Once the line holding "K1 pin COIL-: N24 -> N37" is found in the listing below, write it out and each later line exactly, up to and including the one holding "D3: schottky SS14 (A BTN2, K SCK) -> none".

Provided entries
+ + +
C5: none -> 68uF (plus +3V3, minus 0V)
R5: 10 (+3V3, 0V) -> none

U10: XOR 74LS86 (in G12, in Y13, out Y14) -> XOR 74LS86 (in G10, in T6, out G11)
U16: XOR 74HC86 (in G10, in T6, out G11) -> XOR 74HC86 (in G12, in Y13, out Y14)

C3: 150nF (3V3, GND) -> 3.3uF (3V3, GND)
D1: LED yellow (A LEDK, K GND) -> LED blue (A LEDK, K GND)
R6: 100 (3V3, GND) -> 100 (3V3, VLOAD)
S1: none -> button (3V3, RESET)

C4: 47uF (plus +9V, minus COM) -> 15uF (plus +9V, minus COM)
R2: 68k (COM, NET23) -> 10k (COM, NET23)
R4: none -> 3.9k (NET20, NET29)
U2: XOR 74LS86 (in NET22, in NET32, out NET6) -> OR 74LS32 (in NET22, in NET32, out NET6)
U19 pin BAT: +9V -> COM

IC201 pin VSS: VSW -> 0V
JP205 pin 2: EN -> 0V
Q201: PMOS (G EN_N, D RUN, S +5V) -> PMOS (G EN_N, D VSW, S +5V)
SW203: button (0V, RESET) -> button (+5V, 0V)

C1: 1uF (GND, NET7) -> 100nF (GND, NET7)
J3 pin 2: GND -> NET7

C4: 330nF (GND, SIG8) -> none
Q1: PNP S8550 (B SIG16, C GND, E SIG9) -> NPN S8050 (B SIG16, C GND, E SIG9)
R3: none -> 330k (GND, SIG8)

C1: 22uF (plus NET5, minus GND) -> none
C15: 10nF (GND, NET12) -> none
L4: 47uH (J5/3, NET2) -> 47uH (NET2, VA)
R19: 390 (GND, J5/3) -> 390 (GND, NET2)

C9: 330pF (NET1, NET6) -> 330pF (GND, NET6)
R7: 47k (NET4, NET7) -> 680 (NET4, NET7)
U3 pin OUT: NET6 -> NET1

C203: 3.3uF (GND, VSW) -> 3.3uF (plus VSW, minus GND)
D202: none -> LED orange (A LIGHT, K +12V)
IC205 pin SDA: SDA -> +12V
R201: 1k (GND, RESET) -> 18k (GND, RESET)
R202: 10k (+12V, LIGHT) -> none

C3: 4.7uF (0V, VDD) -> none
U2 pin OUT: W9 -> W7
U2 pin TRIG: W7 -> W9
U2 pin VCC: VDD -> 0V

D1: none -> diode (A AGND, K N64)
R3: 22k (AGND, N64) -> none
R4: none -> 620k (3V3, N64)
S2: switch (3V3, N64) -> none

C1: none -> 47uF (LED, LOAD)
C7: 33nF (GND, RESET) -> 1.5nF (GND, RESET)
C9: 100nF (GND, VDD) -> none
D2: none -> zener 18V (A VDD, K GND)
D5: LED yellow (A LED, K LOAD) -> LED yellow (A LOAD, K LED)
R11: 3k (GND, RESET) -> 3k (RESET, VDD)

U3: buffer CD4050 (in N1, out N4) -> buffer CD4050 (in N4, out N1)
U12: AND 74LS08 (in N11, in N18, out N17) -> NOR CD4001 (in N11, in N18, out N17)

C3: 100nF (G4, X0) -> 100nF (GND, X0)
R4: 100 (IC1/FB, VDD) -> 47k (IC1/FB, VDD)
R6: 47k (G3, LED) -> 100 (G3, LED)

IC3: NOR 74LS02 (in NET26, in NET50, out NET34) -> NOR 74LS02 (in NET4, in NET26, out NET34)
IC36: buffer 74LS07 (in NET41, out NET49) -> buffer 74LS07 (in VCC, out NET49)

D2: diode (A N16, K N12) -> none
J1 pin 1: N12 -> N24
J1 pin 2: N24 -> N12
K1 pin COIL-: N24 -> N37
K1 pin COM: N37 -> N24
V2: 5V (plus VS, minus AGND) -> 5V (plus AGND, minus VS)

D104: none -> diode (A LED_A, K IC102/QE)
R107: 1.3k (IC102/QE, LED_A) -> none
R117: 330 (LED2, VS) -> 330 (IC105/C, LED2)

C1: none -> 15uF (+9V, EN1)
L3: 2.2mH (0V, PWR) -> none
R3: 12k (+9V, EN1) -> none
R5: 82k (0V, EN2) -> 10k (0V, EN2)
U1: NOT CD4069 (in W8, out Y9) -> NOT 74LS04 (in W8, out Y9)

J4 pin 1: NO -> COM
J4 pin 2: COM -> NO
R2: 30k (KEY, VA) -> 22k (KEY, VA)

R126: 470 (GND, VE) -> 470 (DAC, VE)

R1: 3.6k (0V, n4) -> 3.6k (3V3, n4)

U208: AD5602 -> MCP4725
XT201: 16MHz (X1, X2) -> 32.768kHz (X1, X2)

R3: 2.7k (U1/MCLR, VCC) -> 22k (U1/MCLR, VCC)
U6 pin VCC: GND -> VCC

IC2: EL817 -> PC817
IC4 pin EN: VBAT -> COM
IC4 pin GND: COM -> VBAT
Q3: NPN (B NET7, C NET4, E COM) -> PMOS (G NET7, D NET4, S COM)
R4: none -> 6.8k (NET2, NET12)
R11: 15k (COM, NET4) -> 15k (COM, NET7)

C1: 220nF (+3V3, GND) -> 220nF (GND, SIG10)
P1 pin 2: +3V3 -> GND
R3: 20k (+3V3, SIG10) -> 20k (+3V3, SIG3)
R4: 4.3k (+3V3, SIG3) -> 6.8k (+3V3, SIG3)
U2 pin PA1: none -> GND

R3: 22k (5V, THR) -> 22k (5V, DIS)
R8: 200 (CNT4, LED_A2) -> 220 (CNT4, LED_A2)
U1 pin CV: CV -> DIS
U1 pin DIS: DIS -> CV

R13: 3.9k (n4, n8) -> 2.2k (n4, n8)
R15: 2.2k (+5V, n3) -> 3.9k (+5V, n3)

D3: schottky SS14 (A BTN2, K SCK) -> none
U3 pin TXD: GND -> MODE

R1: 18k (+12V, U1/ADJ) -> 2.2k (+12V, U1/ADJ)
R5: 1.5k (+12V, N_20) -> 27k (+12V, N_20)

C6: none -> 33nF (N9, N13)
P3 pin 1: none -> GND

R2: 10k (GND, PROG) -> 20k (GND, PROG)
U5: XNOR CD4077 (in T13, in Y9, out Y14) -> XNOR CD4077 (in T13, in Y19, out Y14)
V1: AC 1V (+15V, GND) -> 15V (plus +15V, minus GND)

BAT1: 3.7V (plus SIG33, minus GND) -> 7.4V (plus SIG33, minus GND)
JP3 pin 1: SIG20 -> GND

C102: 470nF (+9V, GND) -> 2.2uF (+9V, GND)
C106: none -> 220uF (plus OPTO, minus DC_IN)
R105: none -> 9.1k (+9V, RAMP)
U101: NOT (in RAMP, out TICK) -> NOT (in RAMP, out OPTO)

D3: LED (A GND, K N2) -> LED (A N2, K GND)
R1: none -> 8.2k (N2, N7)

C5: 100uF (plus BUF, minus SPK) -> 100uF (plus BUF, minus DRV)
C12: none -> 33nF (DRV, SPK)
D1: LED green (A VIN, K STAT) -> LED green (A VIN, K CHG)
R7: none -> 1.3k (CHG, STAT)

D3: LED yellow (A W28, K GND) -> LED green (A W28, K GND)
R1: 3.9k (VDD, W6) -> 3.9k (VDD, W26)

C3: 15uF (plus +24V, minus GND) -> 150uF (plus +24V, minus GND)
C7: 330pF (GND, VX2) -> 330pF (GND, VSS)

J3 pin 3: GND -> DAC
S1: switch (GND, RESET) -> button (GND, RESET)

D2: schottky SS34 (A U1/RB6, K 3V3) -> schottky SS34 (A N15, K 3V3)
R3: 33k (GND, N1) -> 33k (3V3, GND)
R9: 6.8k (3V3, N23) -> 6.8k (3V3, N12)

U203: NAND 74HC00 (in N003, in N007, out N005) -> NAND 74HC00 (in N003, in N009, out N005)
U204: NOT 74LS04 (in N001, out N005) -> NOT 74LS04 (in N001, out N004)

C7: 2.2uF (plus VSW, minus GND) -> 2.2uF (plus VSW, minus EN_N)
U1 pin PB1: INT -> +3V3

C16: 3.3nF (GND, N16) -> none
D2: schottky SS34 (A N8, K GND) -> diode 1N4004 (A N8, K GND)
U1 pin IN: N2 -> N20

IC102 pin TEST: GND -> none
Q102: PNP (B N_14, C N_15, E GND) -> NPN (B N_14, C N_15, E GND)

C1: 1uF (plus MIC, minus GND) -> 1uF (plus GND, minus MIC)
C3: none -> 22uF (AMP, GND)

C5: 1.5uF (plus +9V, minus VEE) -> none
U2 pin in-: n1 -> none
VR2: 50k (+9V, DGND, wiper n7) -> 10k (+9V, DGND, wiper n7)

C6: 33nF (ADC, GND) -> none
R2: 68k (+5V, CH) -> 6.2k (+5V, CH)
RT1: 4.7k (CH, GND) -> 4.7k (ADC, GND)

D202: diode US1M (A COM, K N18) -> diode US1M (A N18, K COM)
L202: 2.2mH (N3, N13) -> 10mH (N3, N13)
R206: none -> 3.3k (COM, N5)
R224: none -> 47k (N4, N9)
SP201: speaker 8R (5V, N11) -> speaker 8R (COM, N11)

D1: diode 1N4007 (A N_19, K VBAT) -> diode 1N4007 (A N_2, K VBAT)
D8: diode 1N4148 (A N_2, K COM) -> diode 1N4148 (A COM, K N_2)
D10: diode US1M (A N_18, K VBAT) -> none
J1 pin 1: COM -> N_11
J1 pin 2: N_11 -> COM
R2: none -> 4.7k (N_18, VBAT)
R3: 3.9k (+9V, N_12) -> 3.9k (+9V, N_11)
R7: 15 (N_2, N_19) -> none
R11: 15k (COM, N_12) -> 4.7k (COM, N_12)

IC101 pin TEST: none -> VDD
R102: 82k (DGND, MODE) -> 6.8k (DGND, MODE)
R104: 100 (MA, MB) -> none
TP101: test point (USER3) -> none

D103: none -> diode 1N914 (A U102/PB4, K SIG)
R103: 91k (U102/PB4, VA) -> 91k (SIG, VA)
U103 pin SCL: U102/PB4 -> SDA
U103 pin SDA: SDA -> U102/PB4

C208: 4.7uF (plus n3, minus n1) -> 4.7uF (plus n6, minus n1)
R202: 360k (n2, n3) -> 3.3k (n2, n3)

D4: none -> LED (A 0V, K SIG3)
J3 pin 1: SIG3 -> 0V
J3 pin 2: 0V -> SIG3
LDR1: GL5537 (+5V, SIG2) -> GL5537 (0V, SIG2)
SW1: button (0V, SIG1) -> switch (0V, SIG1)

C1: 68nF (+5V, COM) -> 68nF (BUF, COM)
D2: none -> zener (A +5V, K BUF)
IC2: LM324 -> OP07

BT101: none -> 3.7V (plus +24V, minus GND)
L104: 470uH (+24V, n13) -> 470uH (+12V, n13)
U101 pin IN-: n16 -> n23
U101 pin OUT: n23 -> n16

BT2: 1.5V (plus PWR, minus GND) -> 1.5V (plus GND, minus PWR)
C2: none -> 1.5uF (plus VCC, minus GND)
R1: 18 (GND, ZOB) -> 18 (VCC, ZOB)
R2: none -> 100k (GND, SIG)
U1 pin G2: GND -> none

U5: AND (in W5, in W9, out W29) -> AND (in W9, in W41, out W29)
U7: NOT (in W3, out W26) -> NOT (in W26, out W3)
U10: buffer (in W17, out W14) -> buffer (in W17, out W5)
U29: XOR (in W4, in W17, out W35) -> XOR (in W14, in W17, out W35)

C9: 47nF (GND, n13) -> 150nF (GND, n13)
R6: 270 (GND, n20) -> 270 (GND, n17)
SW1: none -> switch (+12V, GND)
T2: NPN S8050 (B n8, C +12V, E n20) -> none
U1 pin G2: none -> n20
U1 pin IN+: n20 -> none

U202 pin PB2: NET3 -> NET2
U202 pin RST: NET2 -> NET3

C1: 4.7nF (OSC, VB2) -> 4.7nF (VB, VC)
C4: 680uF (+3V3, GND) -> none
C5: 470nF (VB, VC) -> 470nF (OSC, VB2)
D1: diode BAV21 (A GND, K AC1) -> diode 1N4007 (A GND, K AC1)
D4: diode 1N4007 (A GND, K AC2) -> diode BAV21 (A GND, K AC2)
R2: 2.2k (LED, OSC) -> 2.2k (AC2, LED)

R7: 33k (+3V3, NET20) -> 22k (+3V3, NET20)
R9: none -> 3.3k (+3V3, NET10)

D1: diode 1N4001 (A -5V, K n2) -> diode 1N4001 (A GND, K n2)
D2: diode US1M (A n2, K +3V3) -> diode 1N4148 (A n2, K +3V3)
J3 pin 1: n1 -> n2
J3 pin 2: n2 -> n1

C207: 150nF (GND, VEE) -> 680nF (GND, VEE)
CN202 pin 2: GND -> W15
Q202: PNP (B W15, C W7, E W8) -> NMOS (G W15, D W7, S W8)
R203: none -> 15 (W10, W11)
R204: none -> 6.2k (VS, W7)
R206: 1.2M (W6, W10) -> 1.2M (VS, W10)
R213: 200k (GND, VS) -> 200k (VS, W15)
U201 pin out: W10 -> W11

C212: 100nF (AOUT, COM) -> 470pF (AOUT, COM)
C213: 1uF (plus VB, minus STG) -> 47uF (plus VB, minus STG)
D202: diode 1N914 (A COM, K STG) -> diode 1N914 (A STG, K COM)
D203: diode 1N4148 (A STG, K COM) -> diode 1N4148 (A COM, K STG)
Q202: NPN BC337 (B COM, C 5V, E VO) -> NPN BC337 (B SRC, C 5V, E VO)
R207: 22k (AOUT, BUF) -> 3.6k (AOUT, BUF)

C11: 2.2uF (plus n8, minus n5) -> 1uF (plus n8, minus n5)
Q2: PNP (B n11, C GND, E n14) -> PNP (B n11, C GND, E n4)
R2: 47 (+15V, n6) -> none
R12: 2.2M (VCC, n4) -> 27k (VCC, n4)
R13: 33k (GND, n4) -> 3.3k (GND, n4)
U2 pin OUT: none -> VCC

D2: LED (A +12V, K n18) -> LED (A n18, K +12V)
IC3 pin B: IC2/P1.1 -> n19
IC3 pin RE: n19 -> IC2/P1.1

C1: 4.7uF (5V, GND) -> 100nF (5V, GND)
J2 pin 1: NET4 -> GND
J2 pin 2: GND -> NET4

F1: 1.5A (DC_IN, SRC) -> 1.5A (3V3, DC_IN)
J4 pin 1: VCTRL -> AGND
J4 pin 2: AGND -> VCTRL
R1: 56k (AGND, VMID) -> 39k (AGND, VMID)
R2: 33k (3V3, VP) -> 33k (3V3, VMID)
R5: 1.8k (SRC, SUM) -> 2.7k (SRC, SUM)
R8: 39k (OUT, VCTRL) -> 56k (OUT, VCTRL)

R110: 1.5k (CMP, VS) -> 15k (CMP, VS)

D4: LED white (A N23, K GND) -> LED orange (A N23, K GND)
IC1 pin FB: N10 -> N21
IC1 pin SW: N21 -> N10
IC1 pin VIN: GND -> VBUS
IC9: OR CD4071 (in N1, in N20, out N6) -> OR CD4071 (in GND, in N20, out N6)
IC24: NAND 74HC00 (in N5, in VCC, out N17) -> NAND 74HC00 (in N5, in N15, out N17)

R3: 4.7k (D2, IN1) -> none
+ + +
Solution to this task
K1 pin COIL-: N24 -> N37
K1 pin COM: N37 -> N24
V2: 5V (plus VS, minus AGND) -> 5V (plus AGND, minus VS)

D104: none -> diode (A LED_A, K IC102/QE)
R107: 1.3k (IC102/QE, LED_A) -> none
R117: 330 (LED2, VS) -> 330 (IC105/C, LED2)

C1: none -> 15uF (+9V, EN1)
L3: 2.2mH (0V, PWR) -> none
R3: 12k (+9V, EN1) -> none
R5: 82k (0V, EN2) -> 10k (0V, EN2)
U1: NOT CD4069 (in W8, out Y9) -> NOT 74LS04 (in W8, out Y9)

J4 pin 1: NO -> COM
J4 pin 2: COM -> NO
R2: 30k (KEY, VA) -> 22k (KEY, VA)

R126: 470 (GND, VE) -> 470 (DAC, VE)

R1: 3.6k (0V, n4) -> 3.6k (3V3, n4)

U208: AD5602 -> MCP4725
XT201: 16MHz (X1, X2) -> 32.768kHz (X1, X2)

R3: 2.7k (U1/MCLR, VCC) -> 22k (U1/MCLR, VCC)
U6 pin VCC: GND -> VCC

IC2: EL817 -> PC817
IC4 pin EN: VBAT -> COM
IC4 pin GND: COM -> VBAT
Q3: NPN (B NET7, C NET4, E COM) -> PMOS (G NET7, D NET4, S COM)
R4: none -> 6.8k (NET2, NET12)
R11: 15k (COM, NET4) -> 15k (COM, NET7)

C1: 220nF (+3V3, GND) -> 220nF (GND, SIG10)
P1 pin 2: +3V3 -> GND
R3: 20k (+3V3, SIG10) -> 20k (+3V3, SIG3)
R4: 4.3k (+3V3, SIG3) -> 6.8k (+3V3, SIG3)
U2 pin PA1: none -> GND

R3: 22k (5V, THR) -> 22k (5V, DIS)
R8: 200 (CNT4, LED_A2) -> 220 (CNT4, LED_A2)
U1 pin CV: CV -> DIS
U1 pin DIS: DIS -> CV

R13: 3.9k (n4, n8) -> 2.2k (n4, n8)
R15: 2.2k (+5V, n3) -> 3.9k (+5V, n3)

D3: schottky SS14 (A BTN2, K SCK) -> none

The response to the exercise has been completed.